(Supplied records begins)
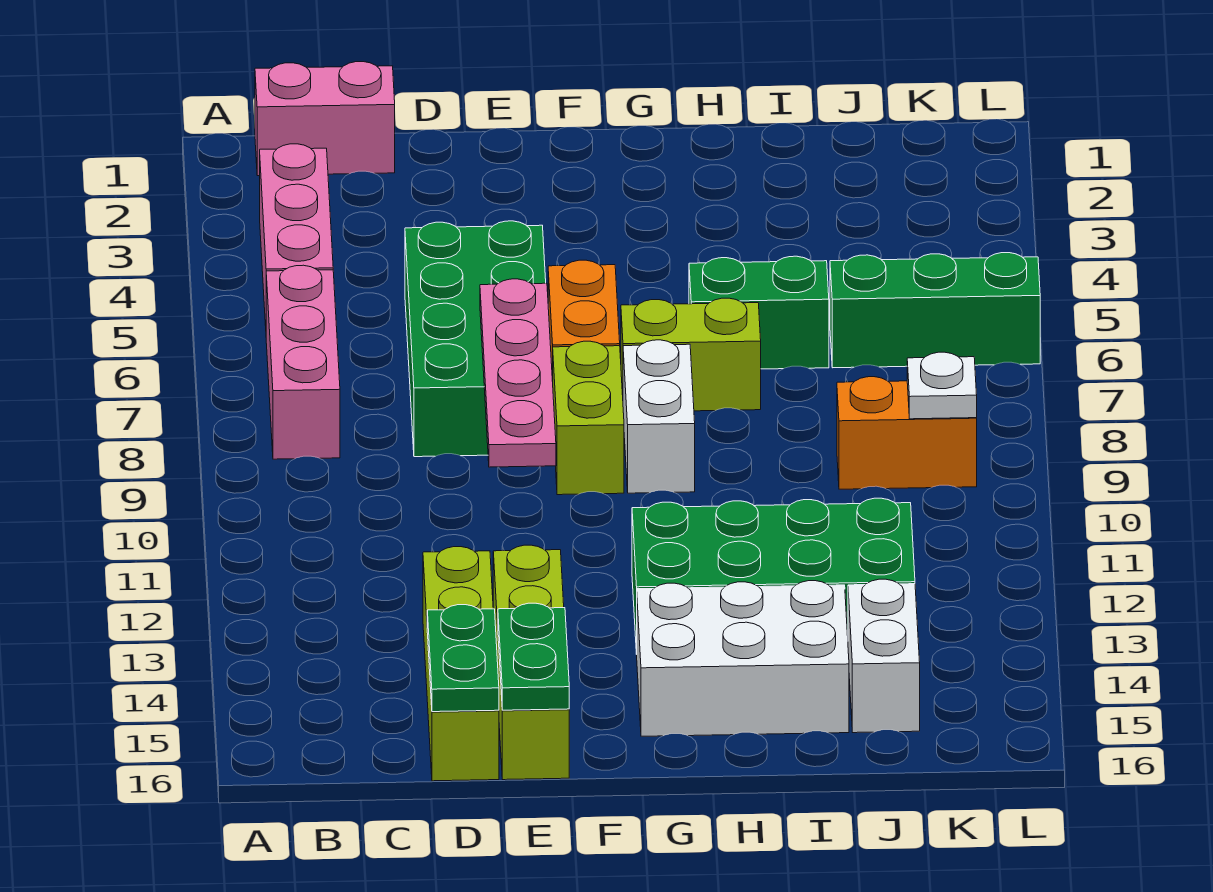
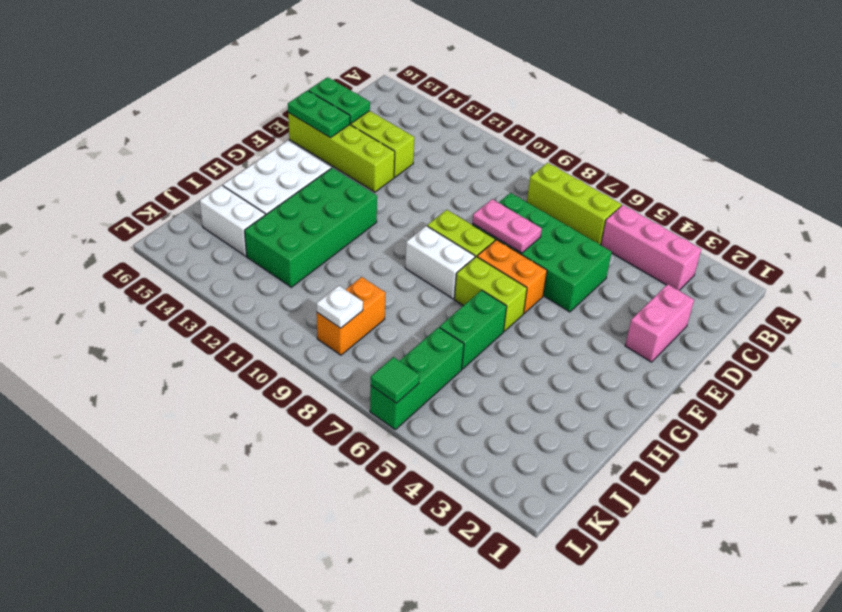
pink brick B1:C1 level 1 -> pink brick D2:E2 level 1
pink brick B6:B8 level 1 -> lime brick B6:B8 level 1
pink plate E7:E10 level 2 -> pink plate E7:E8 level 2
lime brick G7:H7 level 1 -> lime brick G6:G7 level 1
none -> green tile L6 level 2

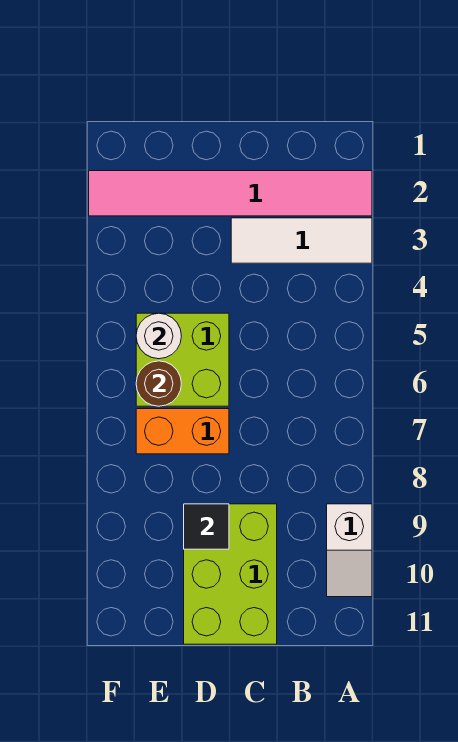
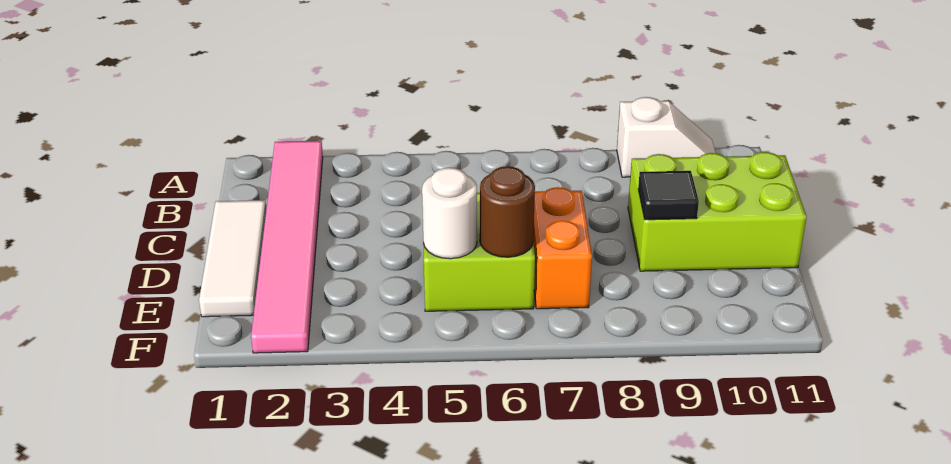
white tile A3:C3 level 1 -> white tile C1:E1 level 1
(Supplied records ends)
**Problem details:** Word for word, return all the entries and skip their pictures.

**Result for this exercise:**
pink brick B1:C1 level 1 -> pink brick D2:E2 level 1
pink brick B6:B8 level 1 -> lime brick B6:B8 level 1
pink plate E7:E10 level 2 -> pink plate E7:E8 level 2
lime brick G7:H7 level 1 -> lime brick G6:G7 level 1
none -> green tile L6 level 2

white tile A3:C3 level 1 -> white tile C1:E1 level 1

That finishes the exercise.